- Directions for this task
The copy you produce must hold every record exactly, and none of the images.

==== The data ====

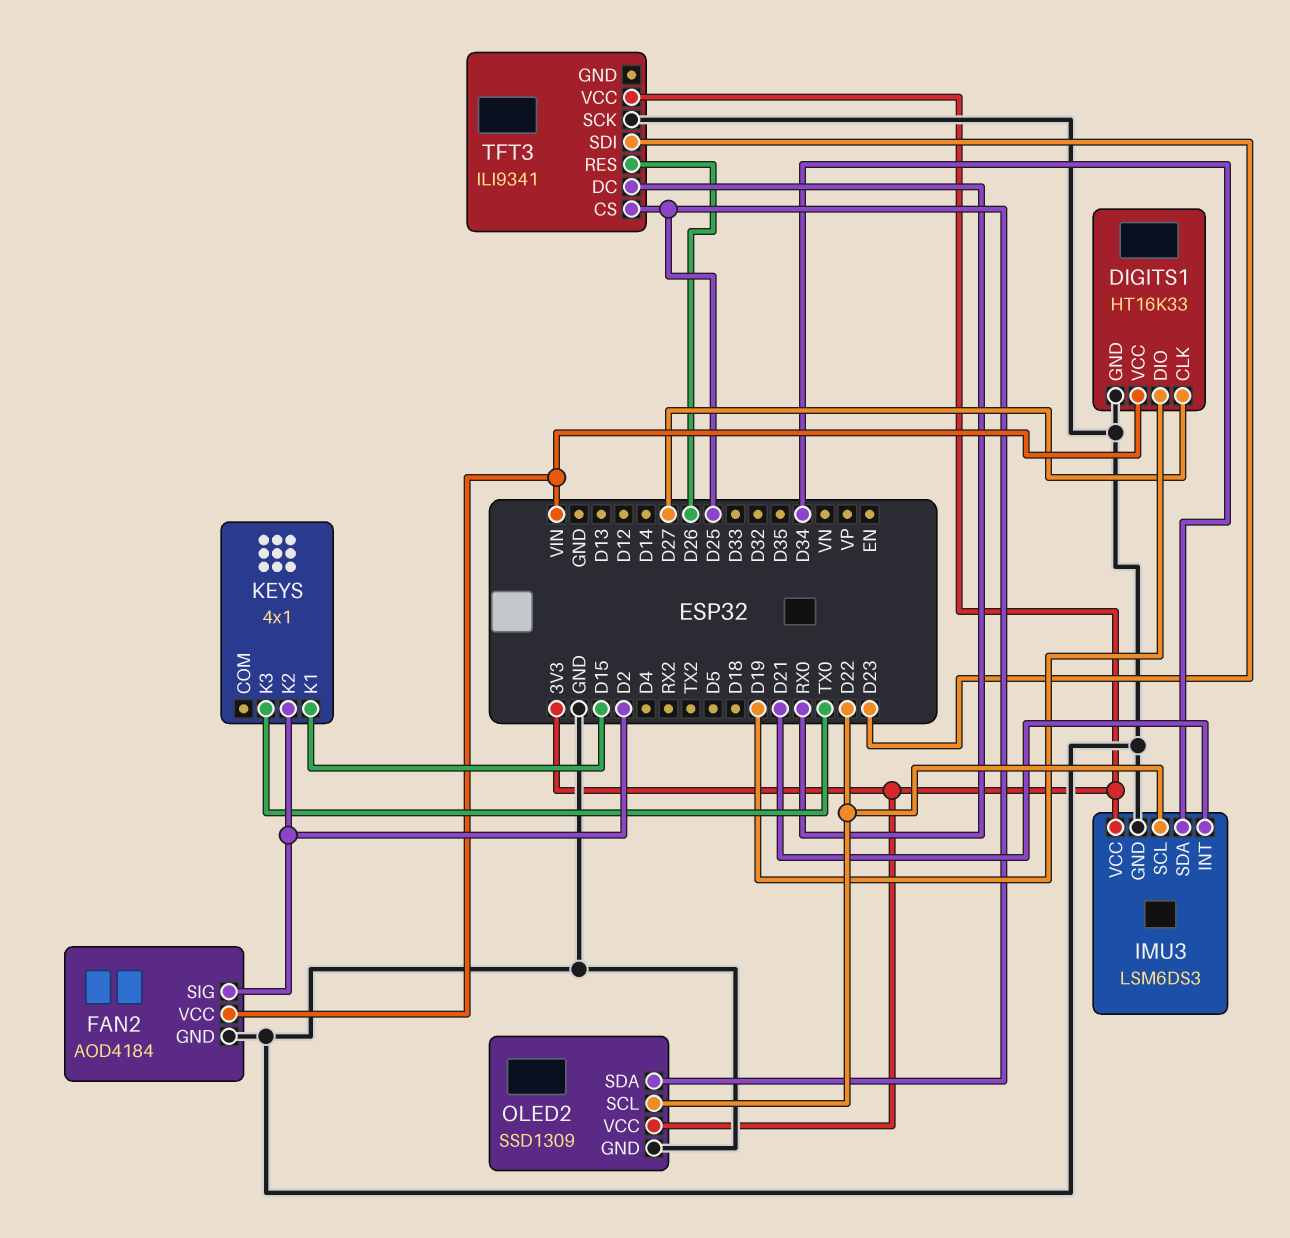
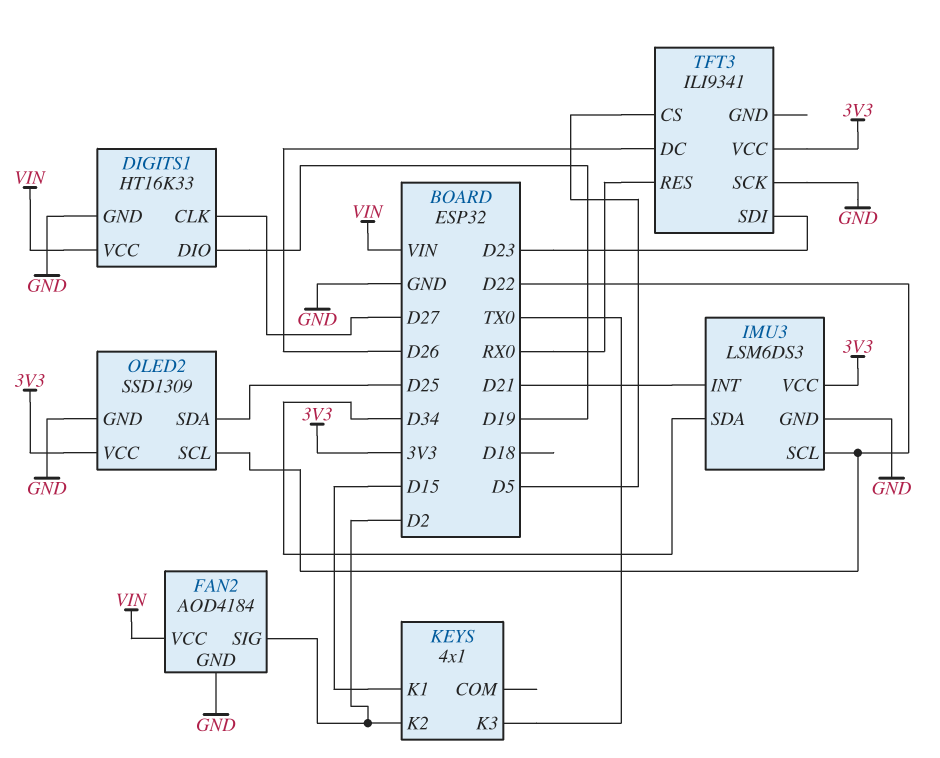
TFT3 pin CS: D25 -> D5
TFT3 pin DC: RX0 -> D26
TFT3 pin RES: D26 -> RX0

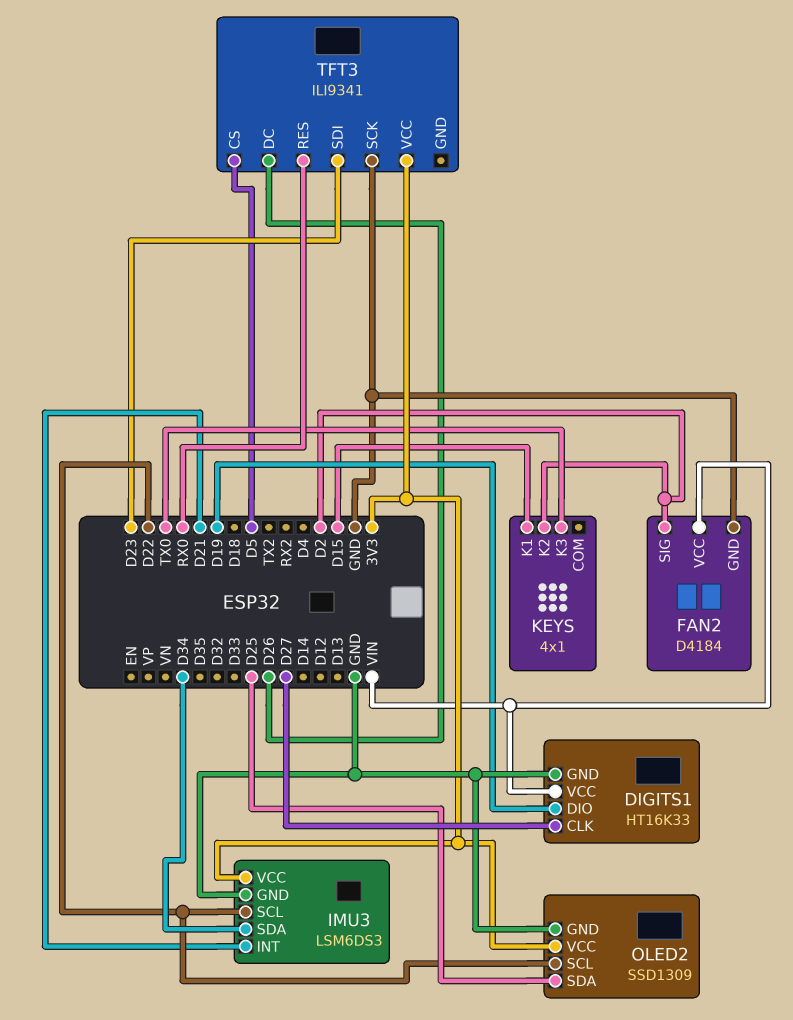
FAN2: AOD4184 -> D4184

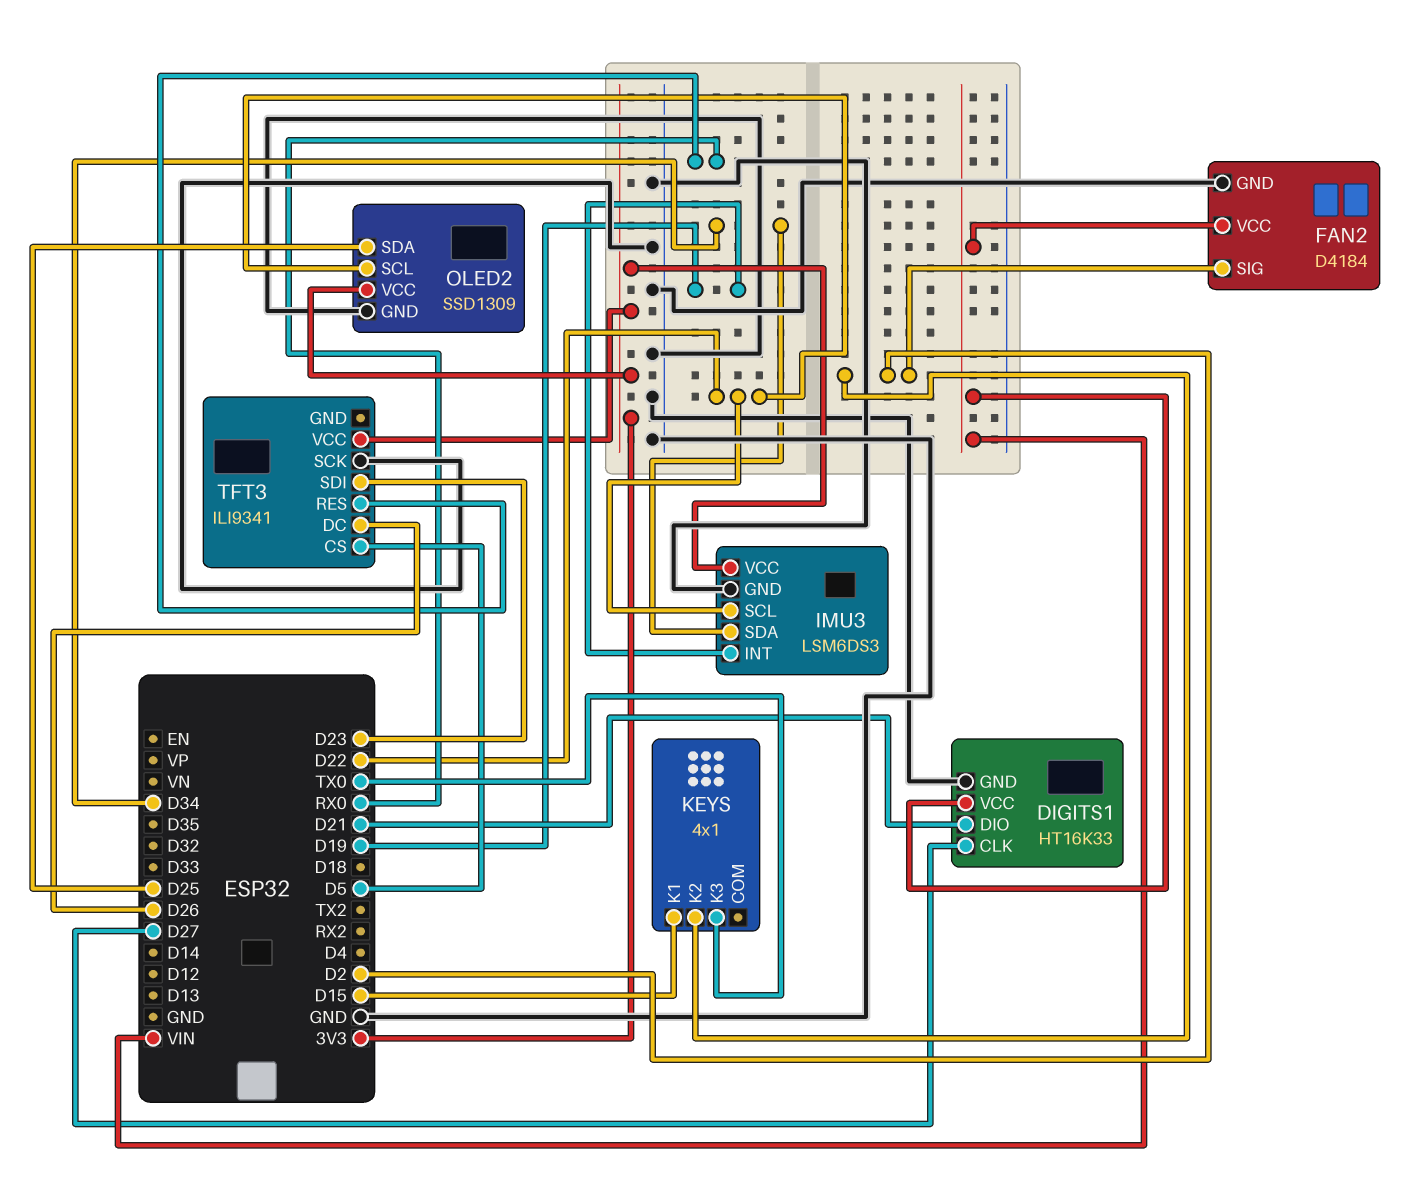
DIGITS1 pin DIO: D19 -> D21
IMU3 pin INT: D21 -> D19

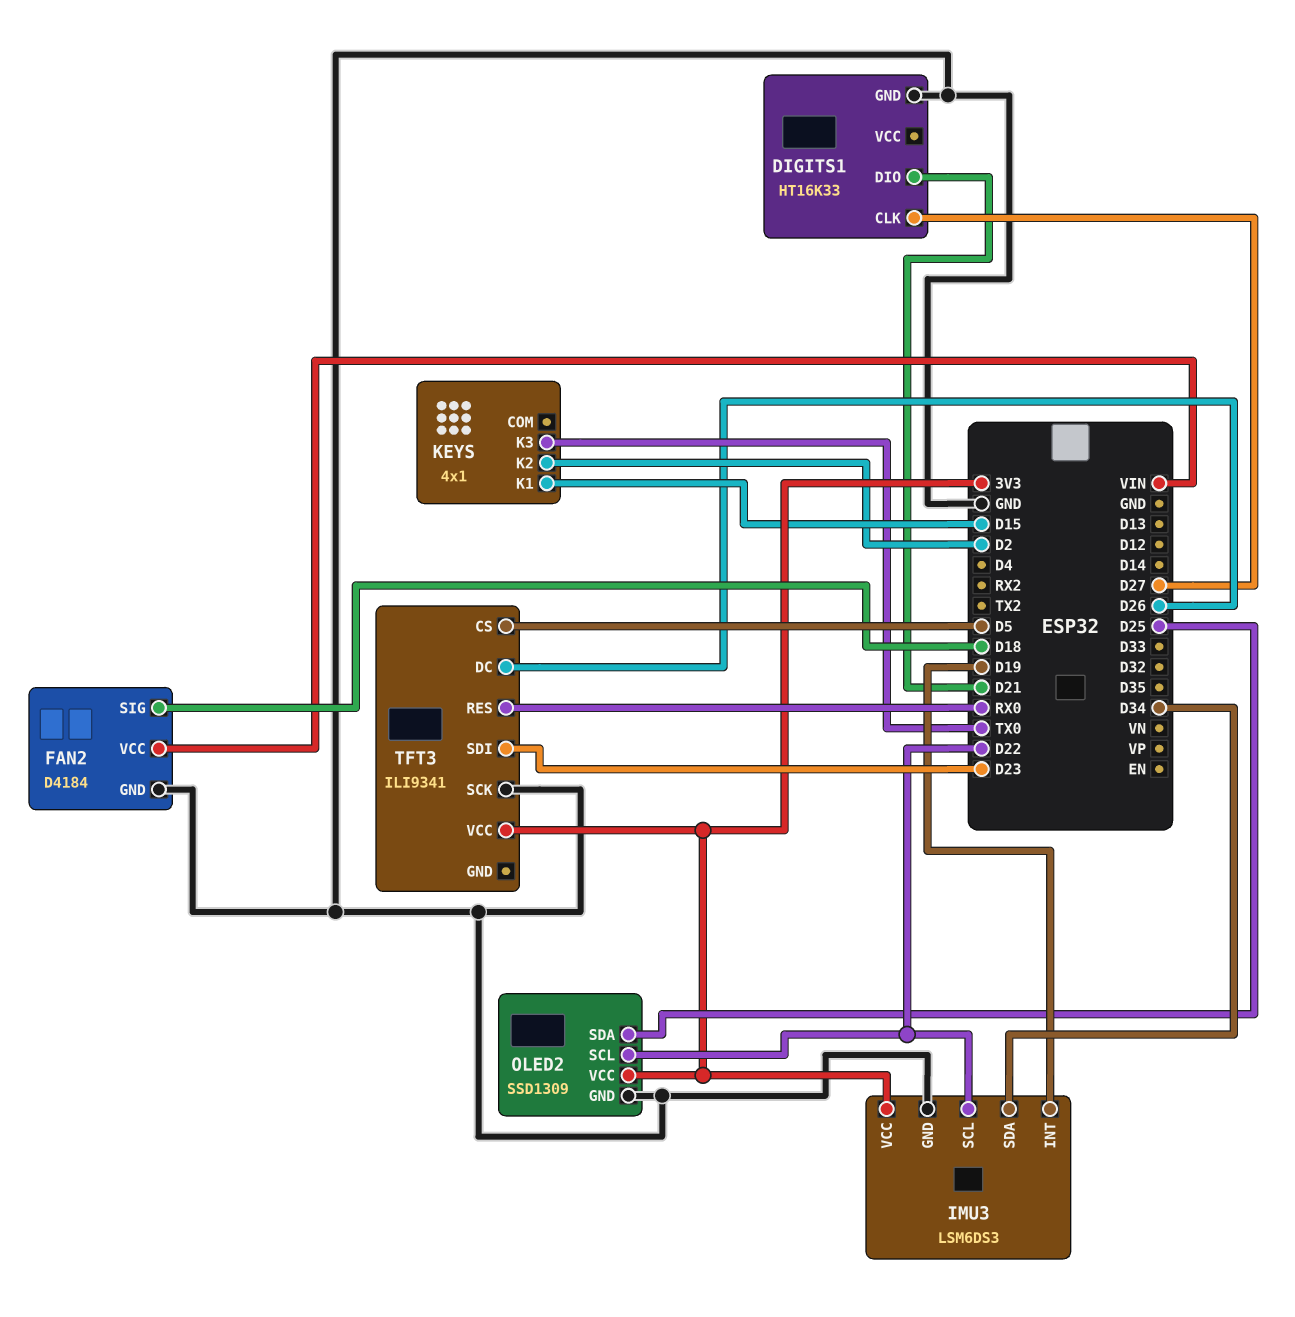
DIGITS1 pin VCC: VIN -> none
FAN2 pin SIG: D2 -> D18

====

- Result
TFT3 pin CS: D25 -> D5
TFT3 pin DC: RX0 -> D26
TFT3 pin RES: D26 -> RX0

FAN2: AOD4184 -> D4184

DIGITS1 pin DIO: D19 -> D21
IMU3 pin INT: D21 -> D19

DIGITS1 pin VCC: VIN -> none
FAN2 pin SIG: D2 -> D18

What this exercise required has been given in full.